> WHAT THIS TASK INVOLVES: Taking the line that contains "(259, 194) = (247, 147): purple" as the start and the last line of the data as the end, repeat exactly every line in that span, but no pictures.

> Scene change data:

== Segment start ==

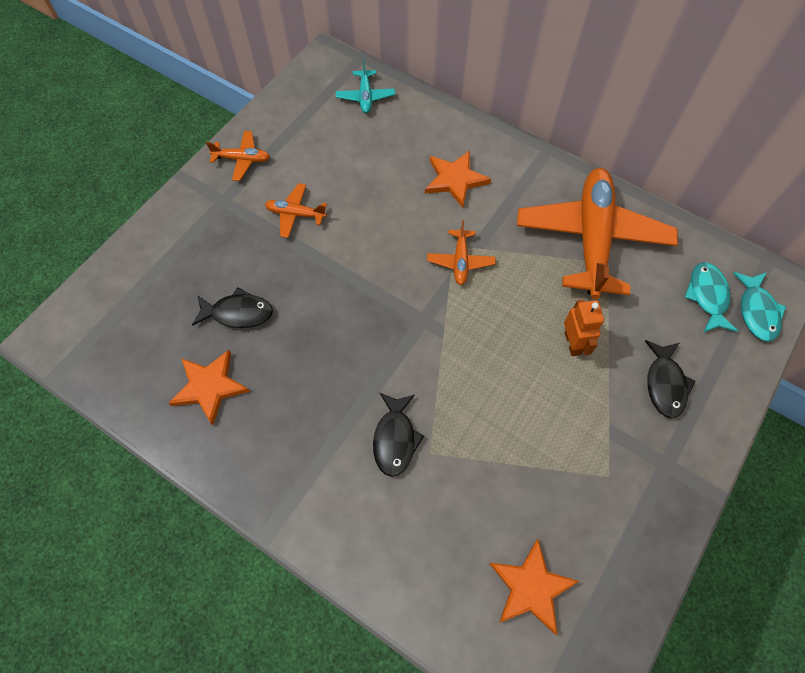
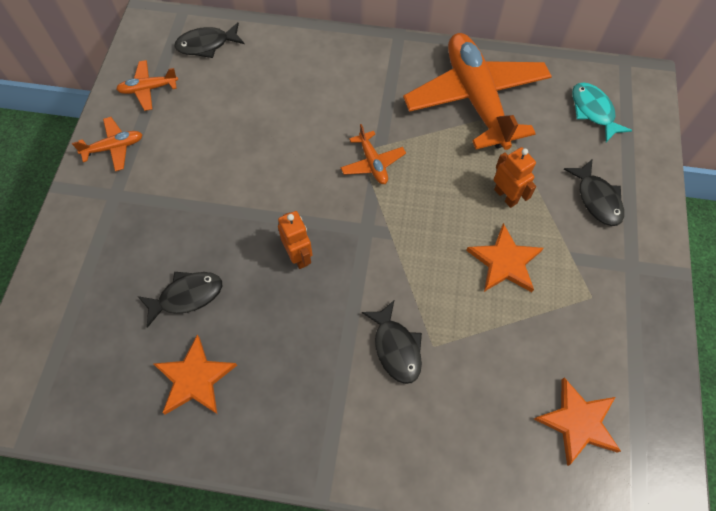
camera: 25 degrees left, 0 degrees up
(295, 214) = (195, 180): orange plane -> orange plane (148, 89)
(350, 318) = (299, 256): none -> orange robot
(365, 97) = (207, 45): turquoise plane -> black fish
(455, 180) = (330, 91): orange star -> orange star (505, 262)
(757, 311) = (637, 108): turquoise fish -> none

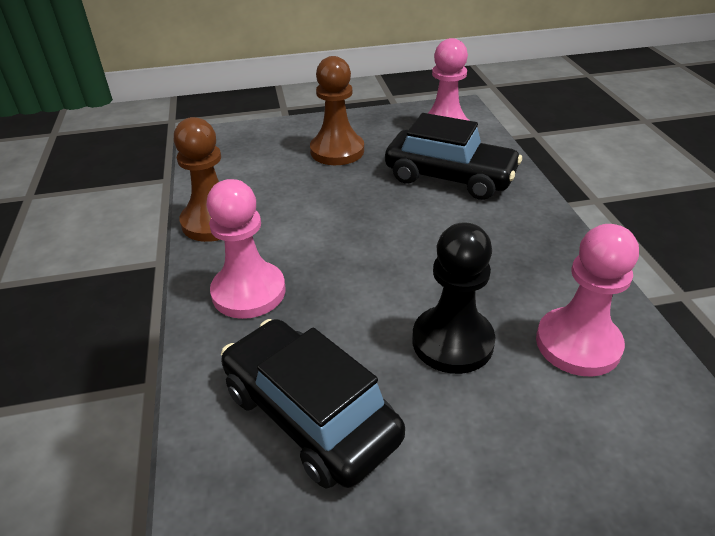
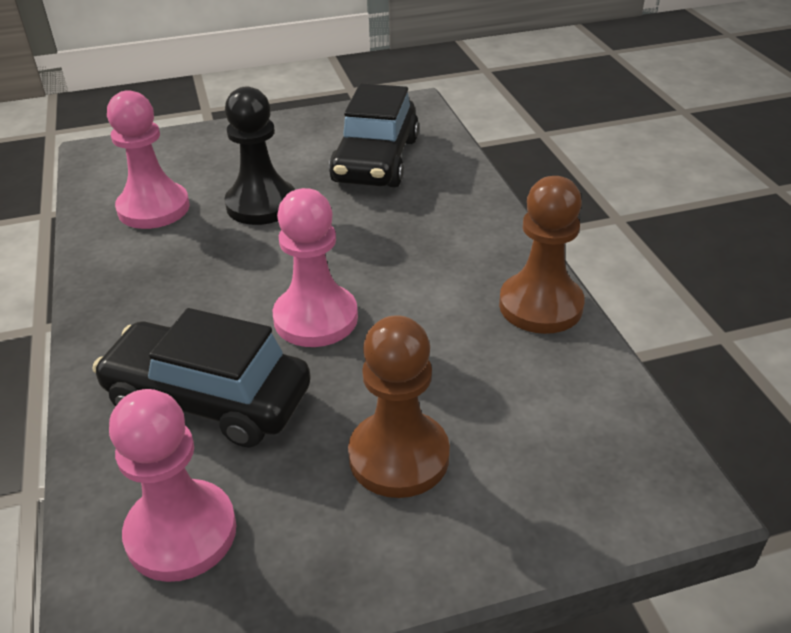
camera: 175 degrees right, 0 degrees up
(249, 292) = (456, 231): pink pawn -> pink pawn (316, 318)
(310, 414) = (376, 160): black car -> black car turned 60 degrees clockwise

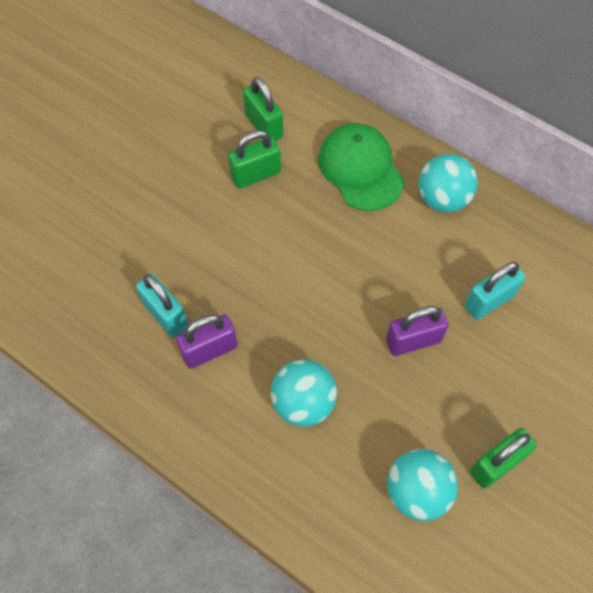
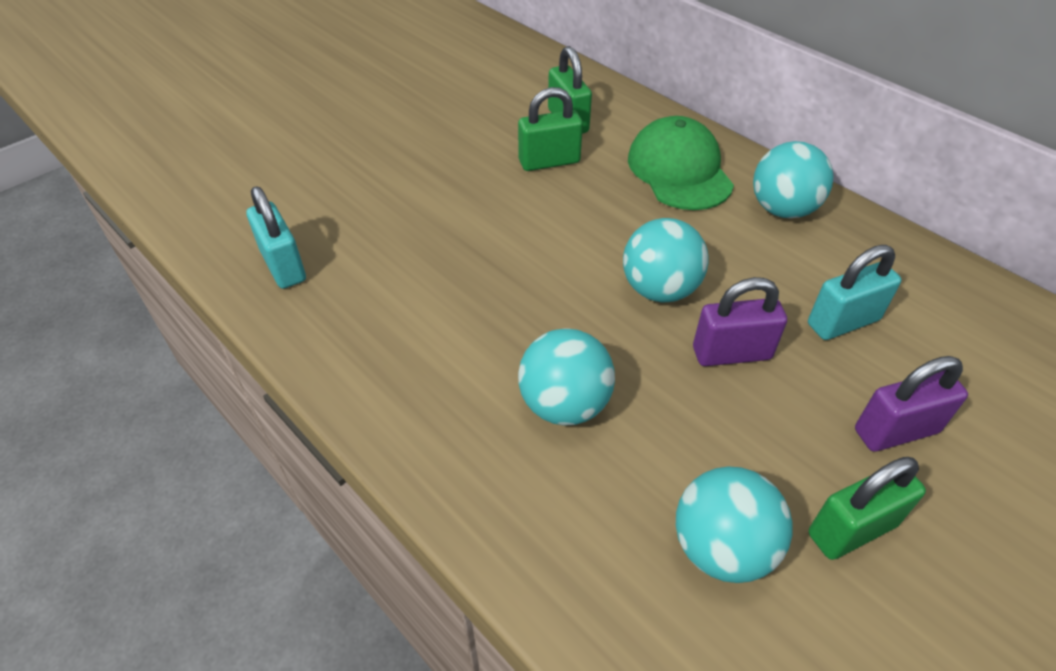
camera: 10 degrees right, 15 degrees down
(166, 315) = (402, 282): turquoise padlock -> turquoise padlock (283, 266)
(210, 350) = (449, 326): purple padlock -> purple padlock (896, 431)
(357, 292) = (659, 290): none -> turquoise ball

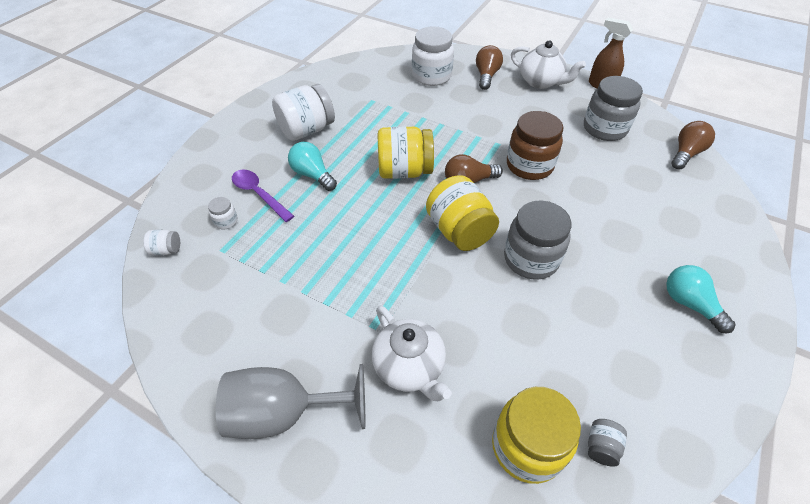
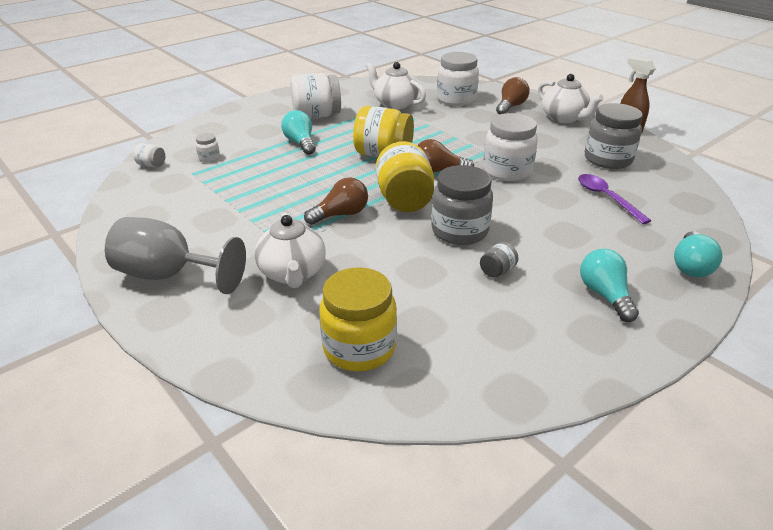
camera: 20 degrees right, 15 degrees down
(259, 194) = (247, 147): purple spoon -> purple spoon (606, 198)
(377, 95) = (395, 104): none -> white teapot
(529, 165) = (507, 171): brown jar -> white jar
(601, 447) = (431, 367): grey jar -> grey jar (497, 271)
(686, 153) = (687, 191): brown light bulb -> brown light bulb (341, 214)
(734, 246) = (691, 266): none -> turquoise light bulb

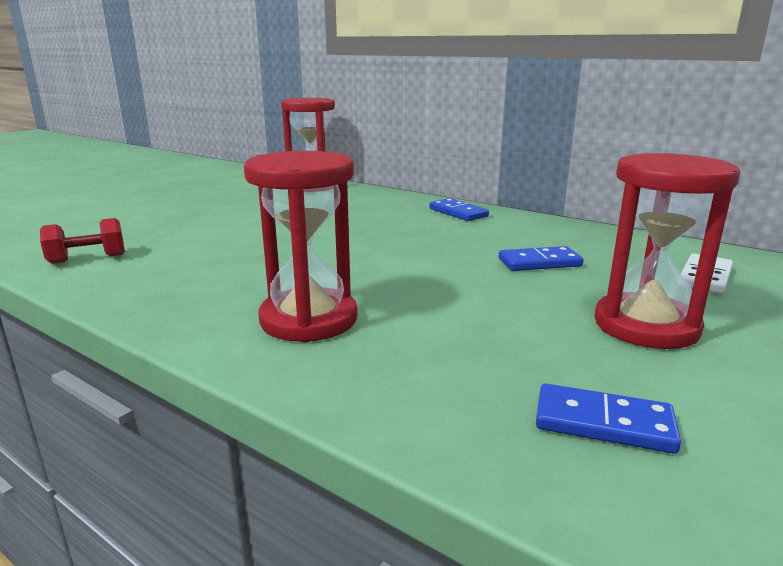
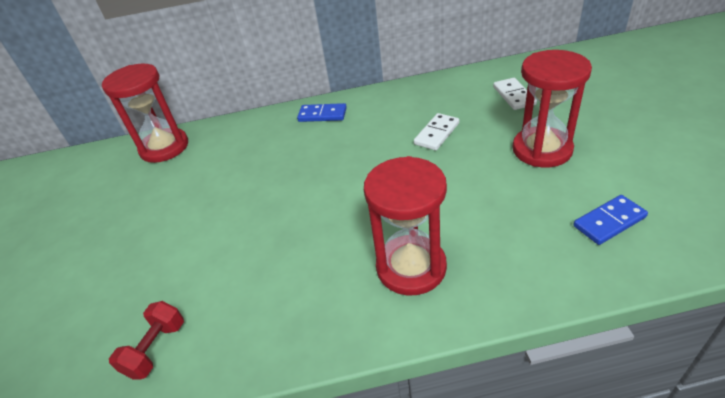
camera: 40 degrees left, 20 degrees up
(539, 262) = (436, 133): blue domino -> white domino

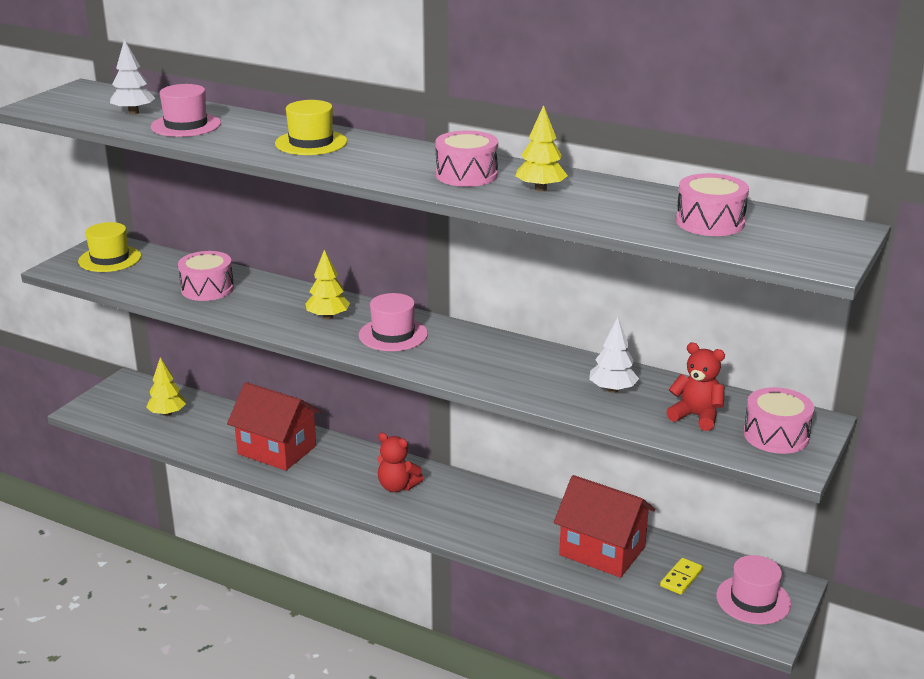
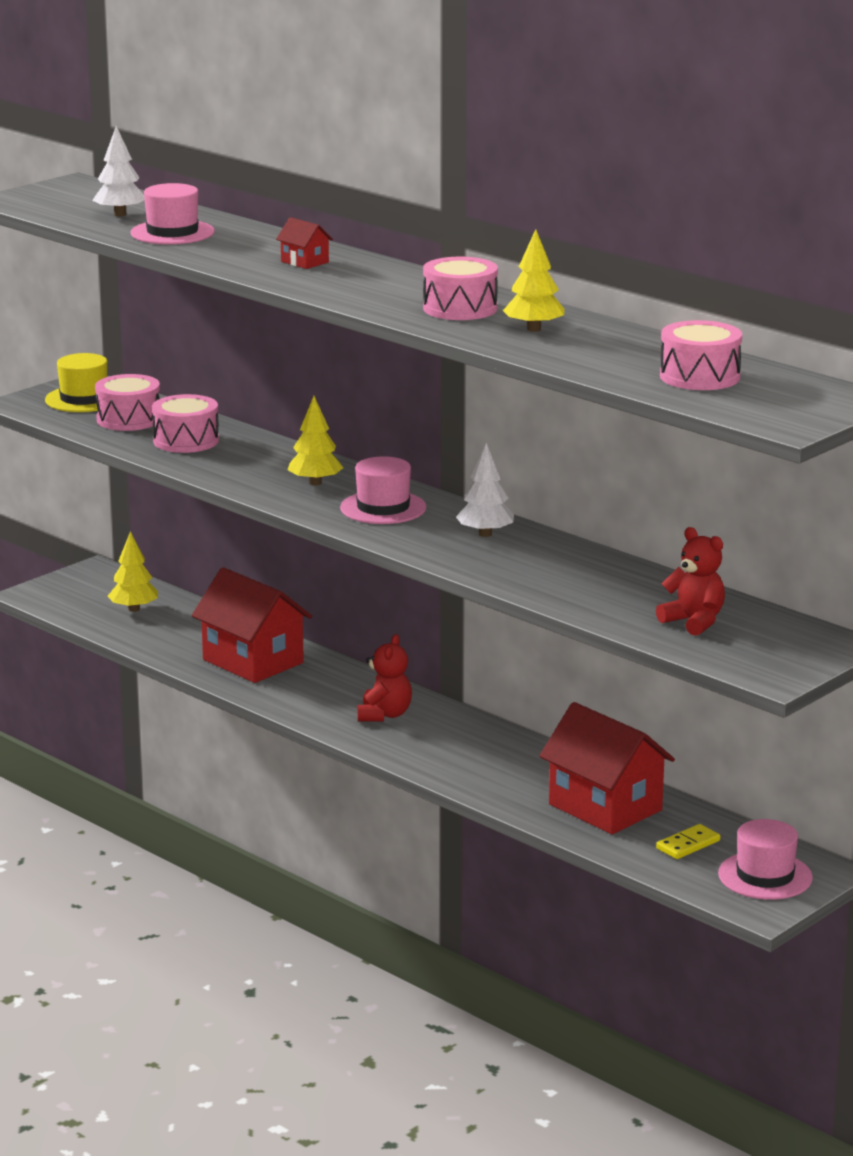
camera: 15 degrees right, 5 degrees down
(311, 143) = (305, 262): yellow hat -> red house
(397, 486) = (384, 715): red teddy bear -> red teddy bear turned 120 degrees counterclockwise
(612, 389) = (612, 587): white tree -> white tree (485, 534)
(776, 435) = (776, 649): pink drum -> pink drum (129, 419)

== Segment end ==

> SOLVED EXERCISE:
(259, 194) = (247, 147): purple spoon -> purple spoon (606, 198)
(377, 95) = (395, 104): none -> white teapot
(529, 165) = (507, 171): brown jar -> white jar
(601, 447) = (431, 367): grey jar -> grey jar (497, 271)
(686, 153) = (687, 191): brown light bulb -> brown light bulb (341, 214)
(734, 246) = (691, 266): none -> turquoise light bulb

camera: 40 degrees left, 20 degrees up
(539, 262) = (436, 133): blue domino -> white domino

camera: 15 degrees right, 5 degrees down
(311, 143) = (305, 262): yellow hat -> red house
(397, 486) = (384, 715): red teddy bear -> red teddy bear turned 120 degrees counterclockwise
(612, 389) = (612, 587): white tree -> white tree (485, 534)
(776, 435) = (776, 649): pink drum -> pink drum (129, 419)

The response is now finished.